**TASK REQUIREMENTS:**
Write out the whole listing without a single alteration.

**EXTRACTED INFORMATION:**
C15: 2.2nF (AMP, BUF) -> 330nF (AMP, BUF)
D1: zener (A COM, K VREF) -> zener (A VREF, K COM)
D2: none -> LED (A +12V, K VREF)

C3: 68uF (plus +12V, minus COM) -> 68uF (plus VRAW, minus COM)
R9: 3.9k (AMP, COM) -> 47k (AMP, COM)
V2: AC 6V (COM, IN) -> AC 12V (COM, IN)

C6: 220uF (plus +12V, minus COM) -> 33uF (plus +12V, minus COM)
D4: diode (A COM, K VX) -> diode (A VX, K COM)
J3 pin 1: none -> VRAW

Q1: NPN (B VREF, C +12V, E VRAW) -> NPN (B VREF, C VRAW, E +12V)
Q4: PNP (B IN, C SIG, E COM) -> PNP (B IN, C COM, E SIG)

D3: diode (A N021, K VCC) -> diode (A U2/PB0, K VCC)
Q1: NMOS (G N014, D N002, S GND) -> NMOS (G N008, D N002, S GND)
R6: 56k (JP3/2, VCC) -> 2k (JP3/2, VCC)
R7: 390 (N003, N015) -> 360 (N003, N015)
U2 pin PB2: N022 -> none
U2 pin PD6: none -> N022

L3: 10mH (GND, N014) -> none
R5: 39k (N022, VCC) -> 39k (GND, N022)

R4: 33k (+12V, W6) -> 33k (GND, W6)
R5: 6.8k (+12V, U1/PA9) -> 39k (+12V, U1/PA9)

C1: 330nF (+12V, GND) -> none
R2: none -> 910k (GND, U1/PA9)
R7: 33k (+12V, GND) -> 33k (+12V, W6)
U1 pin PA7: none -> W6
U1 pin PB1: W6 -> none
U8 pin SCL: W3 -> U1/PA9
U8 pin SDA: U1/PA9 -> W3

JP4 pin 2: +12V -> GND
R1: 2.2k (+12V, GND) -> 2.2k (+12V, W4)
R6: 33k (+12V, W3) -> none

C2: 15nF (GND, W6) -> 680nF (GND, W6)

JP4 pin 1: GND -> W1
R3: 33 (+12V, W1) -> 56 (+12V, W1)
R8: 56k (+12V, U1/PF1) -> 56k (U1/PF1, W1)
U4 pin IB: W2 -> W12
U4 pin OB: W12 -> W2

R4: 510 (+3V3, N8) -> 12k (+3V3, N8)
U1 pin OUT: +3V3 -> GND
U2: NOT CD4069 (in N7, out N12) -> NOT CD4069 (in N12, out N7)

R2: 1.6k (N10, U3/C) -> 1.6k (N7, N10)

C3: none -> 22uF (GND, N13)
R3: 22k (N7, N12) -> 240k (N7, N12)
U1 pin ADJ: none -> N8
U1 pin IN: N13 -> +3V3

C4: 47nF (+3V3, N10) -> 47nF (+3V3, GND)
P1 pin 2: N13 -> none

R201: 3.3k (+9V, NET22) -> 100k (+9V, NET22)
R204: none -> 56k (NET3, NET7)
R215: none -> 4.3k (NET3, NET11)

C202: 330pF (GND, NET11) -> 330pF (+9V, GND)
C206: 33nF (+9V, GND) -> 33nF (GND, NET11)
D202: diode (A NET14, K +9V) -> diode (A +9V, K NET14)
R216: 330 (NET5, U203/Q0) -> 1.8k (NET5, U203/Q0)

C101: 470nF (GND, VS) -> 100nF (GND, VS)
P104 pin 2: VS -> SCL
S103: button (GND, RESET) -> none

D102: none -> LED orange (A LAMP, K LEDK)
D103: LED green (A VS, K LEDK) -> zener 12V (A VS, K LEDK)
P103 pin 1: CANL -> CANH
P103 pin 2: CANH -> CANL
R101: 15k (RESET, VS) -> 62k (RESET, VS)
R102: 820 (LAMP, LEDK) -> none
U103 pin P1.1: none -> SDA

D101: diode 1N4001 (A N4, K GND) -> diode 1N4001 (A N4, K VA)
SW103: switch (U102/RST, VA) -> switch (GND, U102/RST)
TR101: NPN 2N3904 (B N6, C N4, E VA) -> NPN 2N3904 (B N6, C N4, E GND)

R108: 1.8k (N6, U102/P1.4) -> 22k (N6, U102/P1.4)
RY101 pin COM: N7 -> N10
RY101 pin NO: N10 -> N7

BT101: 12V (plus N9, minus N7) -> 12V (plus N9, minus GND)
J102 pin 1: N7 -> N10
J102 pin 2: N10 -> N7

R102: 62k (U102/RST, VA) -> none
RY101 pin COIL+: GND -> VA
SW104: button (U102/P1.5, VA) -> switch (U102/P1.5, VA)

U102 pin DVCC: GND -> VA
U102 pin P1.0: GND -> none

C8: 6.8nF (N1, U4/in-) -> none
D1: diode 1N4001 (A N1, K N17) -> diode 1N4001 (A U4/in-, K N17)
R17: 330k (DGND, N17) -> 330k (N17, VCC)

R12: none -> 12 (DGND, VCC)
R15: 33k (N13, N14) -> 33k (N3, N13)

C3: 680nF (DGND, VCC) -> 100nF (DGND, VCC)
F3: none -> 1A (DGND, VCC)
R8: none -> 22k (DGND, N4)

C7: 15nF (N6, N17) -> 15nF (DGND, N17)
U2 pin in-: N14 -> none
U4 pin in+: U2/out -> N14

**TASK SOLUTION:**
C15: 2.2nF (AMP, BUF) -> 330nF (AMP, BUF)
D1: zener (A COM, K VREF) -> zener (A VREF, K COM)
D2: none -> LED (A +12V, K VREF)

C3: 68uF (plus +12V, minus COM) -> 68uF (plus VRAW, minus COM)
R9: 3.9k (AMP, COM) -> 47k (AMP, COM)
V2: AC 6V (COM, IN) -> AC 12V (COM, IN)

C6: 220uF (plus +12V, minus COM) -> 33uF (plus +12V, minus COM)
D4: diode (A COM, K VX) -> diode (A VX, K COM)
J3 pin 1: none -> VRAW

Q1: NPN (B VREF, C +12V, E VRAW) -> NPN (B VREF, C VRAW, E +12V)
Q4: PNP (B IN, C SIG, E COM) -> PNP (B IN, C COM, E SIG)

D3: diode (A N021, K VCC) -> diode (A U2/PB0, K VCC)
Q1: NMOS (G N014, D N002, S GND) -> NMOS (G N008, D N002, S GND)
R6: 56k (JP3/2, VCC) -> 2k (JP3/2, VCC)
R7: 390 (N003, N015) -> 360 (N003, N015)
U2 pin PB2: N022 -> none
U2 pin PD6: none -> N022

L3: 10mH (GND, N014) -> none
R5: 39k (N022, VCC) -> 39k (GND, N022)

R4: 33k (+12V, W6) -> 33k (GND, W6)
R5: 6.8k (+12V, U1/PA9) -> 39k (+12V, U1/PA9)

C1: 330nF (+12V, GND) -> none
R2: none -> 910k (GND, U1/PA9)
R7: 33k (+12V, GND) -> 33k (+12V, W6)
U1 pin PA7: none -> W6
U1 pin PB1: W6 -> none
U8 pin SCL: W3 -> U1/PA9
U8 pin SDA: U1/PA9 -> W3

JP4 pin 2: +12V -> GND
R1: 2.2k (+12V, GND) -> 2.2k (+12V, W4)
R6: 33k (+12V, W3) -> none

C2: 15nF (GND, W6) -> 680nF (GND, W6)

JP4 pin 1: GND -> W1
R3: 33 (+12V, W1) -> 56 (+12V, W1)
R8: 56k (+12V, U1/PF1) -> 56k (U1/PF1, W1)
U4 pin IB: W2 -> W12
U4 pin OB: W12 -> W2

R4: 510 (+3V3, N8) -> 12k (+3V3, N8)
U1 pin OUT: +3V3 -> GND
U2: NOT CD4069 (in N7, out N12) -> NOT CD4069 (in N12, out N7)

R2: 1.6k (N10, U3/C) -> 1.6k (N7, N10)

C3: none -> 22uF (GND, N13)
R3: 22k (N7, N12) -> 240k (N7, N12)
U1 pin ADJ: none -> N8
U1 pin IN: N13 -> +3V3

C4: 47nF (+3V3, N10) -> 47nF (+3V3, GND)
P1 pin 2: N13 -> none

R201: 3.3k (+9V, NET22) -> 100k (+9V, NET22)
R204: none -> 56k (NET3, NET7)
R215: none -> 4.3k (NET3, NET11)

C202: 330pF (GND, NET11) -> 330pF (+9V, GND)
C206: 33nF (+9V, GND) -> 33nF (GND, NET11)
D202: diode (A NET14, K +9V) -> diode (A +9V, K NET14)
R216: 330 (NET5, U203/Q0) -> 1.8k (NET5, U203/Q0)

C101: 470nF (GND, VS) -> 100nF (GND, VS)
P104 pin 2: VS -> SCL
S103: button (GND, RESET) -> none

D102: none -> LED orange (A LAMP, K LEDK)
D103: LED green (A VS, K LEDK) -> zener 12V (A VS, K LEDK)
P103 pin 1: CANL -> CANH
P103 pin 2: CANH -> CANL
R101: 15k (RESET, VS) -> 62k (RESET, VS)
R102: 820 (LAMP, LEDK) -> none
U103 pin P1.1: none -> SDA

D101: diode 1N4001 (A N4, K GND) -> diode 1N4001 (A N4, K VA)
SW103: switch (U102/RST, VA) -> switch (GND, U102/RST)
TR101: NPN 2N3904 (B N6, C N4, E VA) -> NPN 2N3904 (B N6, C N4, E GND)

R108: 1.8k (N6, U102/P1.4) -> 22k (N6, U102/P1.4)
RY101 pin COM: N7 -> N10
RY101 pin NO: N10 -> N7

BT101: 12V (plus N9, minus N7) -> 12V (plus N9, minus GND)
J102 pin 1: N7 -> N10
J102 pin 2: N10 -> N7

R102: 62k (U102/RST, VA) -> none
RY101 pin COIL+: GND -> VA
SW104: button (U102/P1.5, VA) -> switch (U102/P1.5, VA)

U102 pin DVCC: GND -> VA
U102 pin P1.0: GND -> none

C8: 6.8nF (N1, U4/in-) -> none
D1: diode 1N4001 (A N1, K N17) -> diode 1N4001 (A U4/in-, K N17)
R17: 330k (DGND, N17) -> 330k (N17, VCC)

R12: none -> 12 (DGND, VCC)
R15: 33k (N13, N14) -> 33k (N3, N13)

C3: 680nF (DGND, VCC) -> 100nF (DGND, VCC)
F3: none -> 1A (DGND, VCC)
R8: none -> 22k (DGND, N4)

C7: 15nF (N6, N17) -> 15nF (DGND, N17)
U2 pin in-: N14 -> none
U4 pin in+: U2/out -> N14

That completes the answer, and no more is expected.